[[ PROVIDED DATA, beginning ]]
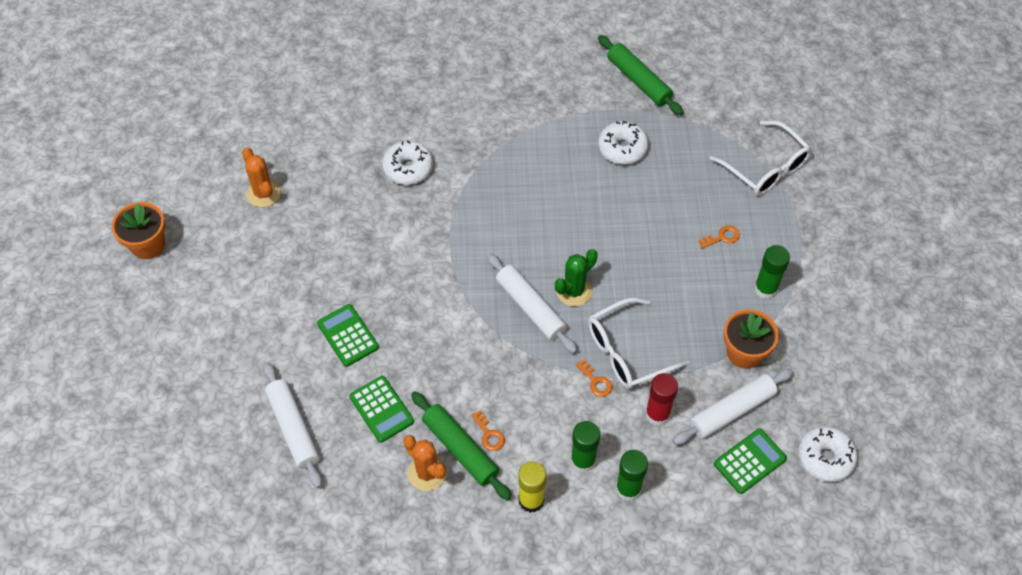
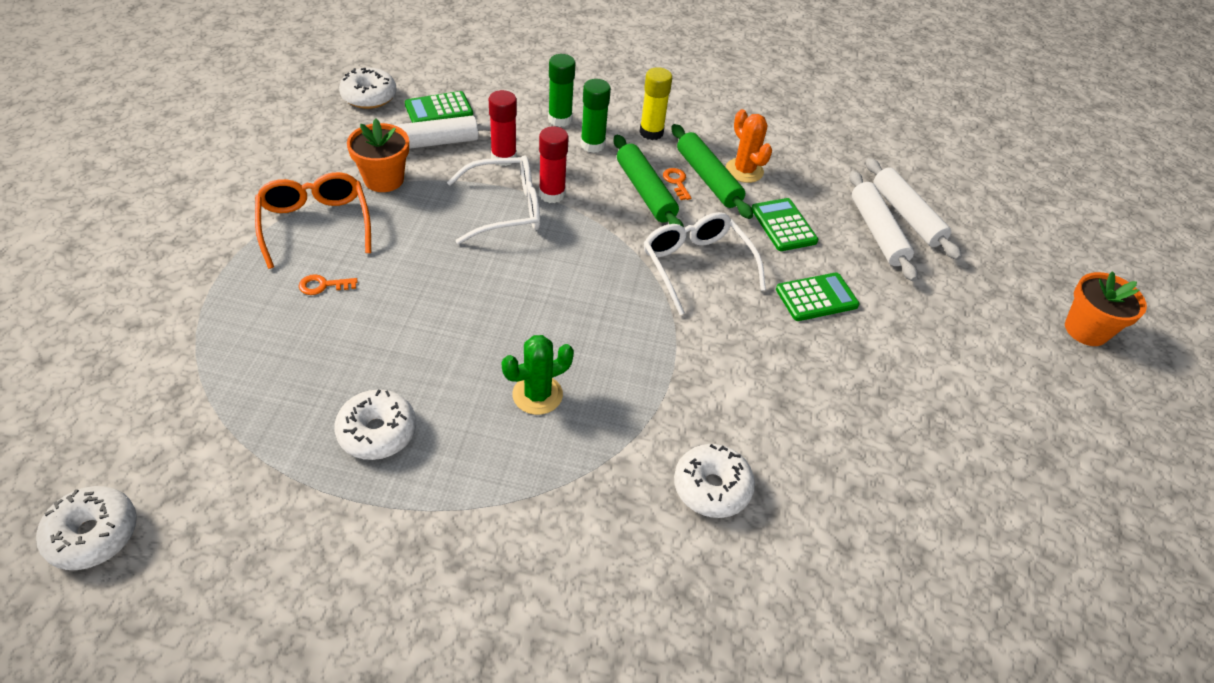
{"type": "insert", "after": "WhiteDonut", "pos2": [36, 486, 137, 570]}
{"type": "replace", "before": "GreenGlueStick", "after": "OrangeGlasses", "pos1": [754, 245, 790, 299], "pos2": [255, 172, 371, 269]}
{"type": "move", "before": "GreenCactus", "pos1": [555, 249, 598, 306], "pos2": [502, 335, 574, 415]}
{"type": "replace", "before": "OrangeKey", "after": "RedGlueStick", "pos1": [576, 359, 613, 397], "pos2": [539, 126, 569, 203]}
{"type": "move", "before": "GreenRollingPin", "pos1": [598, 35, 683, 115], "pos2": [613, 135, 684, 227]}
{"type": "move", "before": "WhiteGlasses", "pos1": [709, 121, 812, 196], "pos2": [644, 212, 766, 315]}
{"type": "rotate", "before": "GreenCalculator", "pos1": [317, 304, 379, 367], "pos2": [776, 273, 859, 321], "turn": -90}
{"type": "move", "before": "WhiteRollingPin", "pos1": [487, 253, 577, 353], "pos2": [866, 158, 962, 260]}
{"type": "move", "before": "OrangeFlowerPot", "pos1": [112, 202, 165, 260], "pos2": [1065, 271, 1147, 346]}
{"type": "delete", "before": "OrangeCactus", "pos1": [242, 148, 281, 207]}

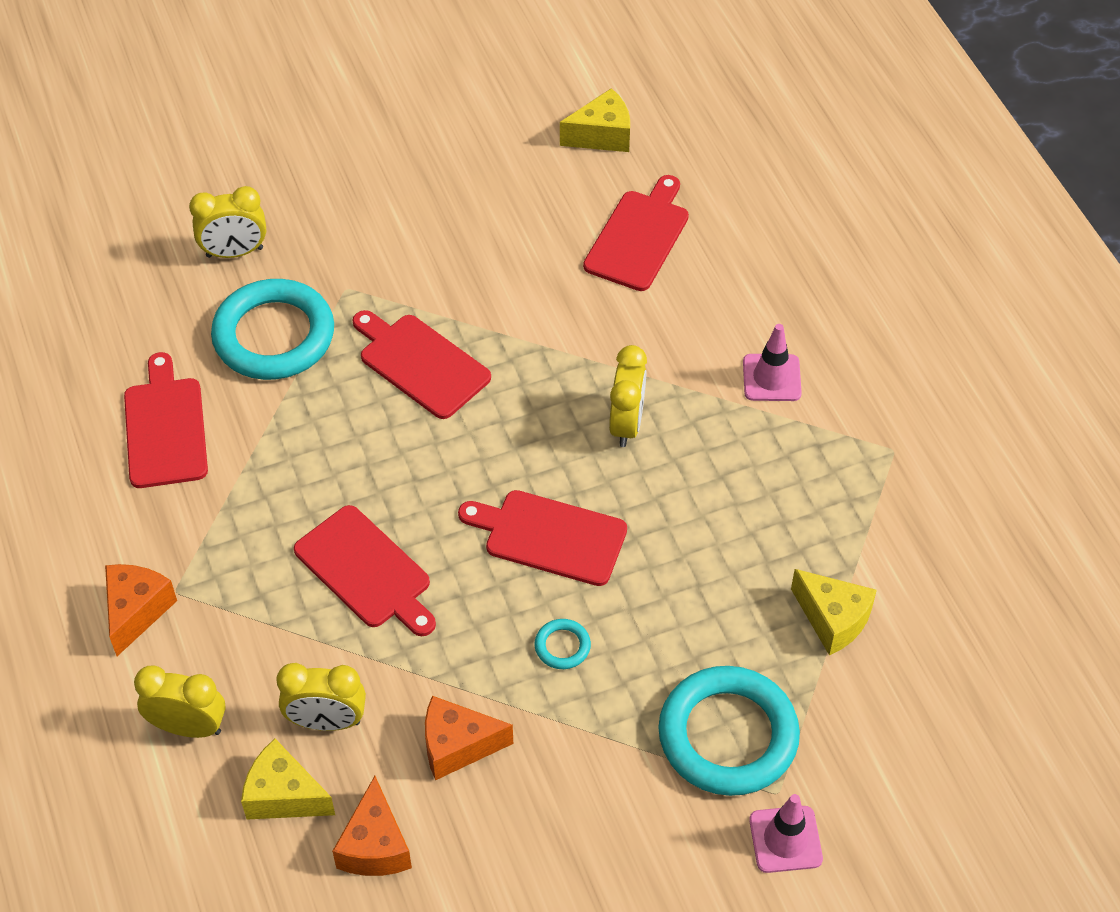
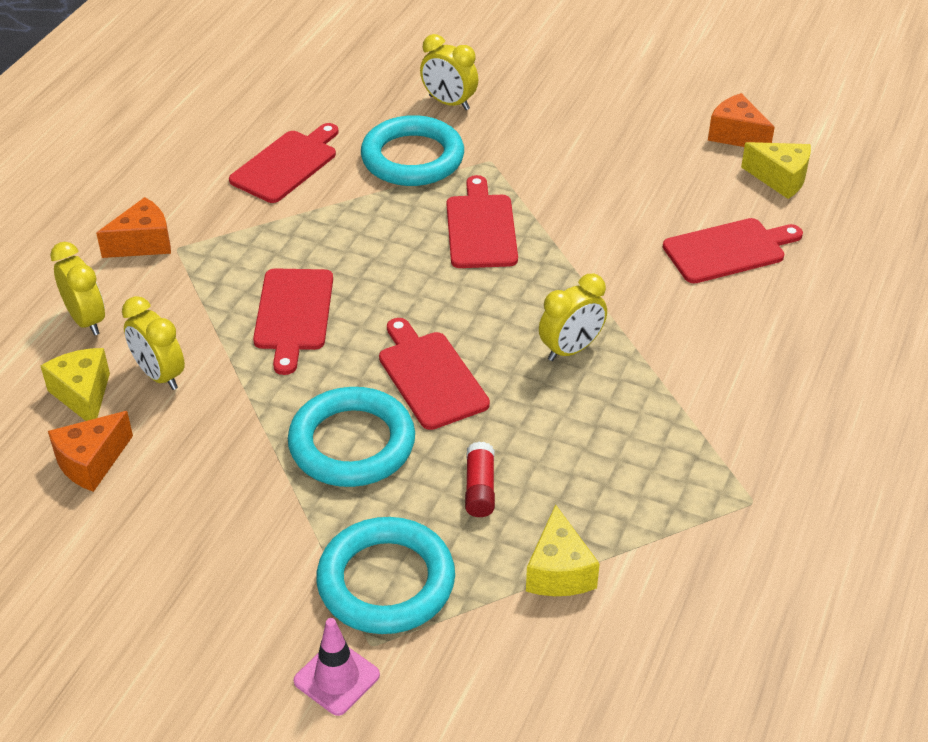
{"type": "resize", "before": "TurquoiseRing", "pos1": [535, 619, 591, 669], "pos2": [288, 387, 415, 487], "scale": 2.42}
{"type": "insert", "after": "RedGlueStick", "pos2": [465, 442, 495, 517]}
{"type": "move", "before": "OrangeCheese", "pos1": [425, 696, 513, 780], "pos2": [708, 93, 775, 147]}
{"type": "delete", "before": "PinkTrafficCone", "pos1": [743, 324, 802, 401]}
[[ PROVIDED DATA, end ]]
> WHAT TO PRODUCE:
What is the number of lines in the records that include the word "replace"? Answer with that number only.

> RESULT:
2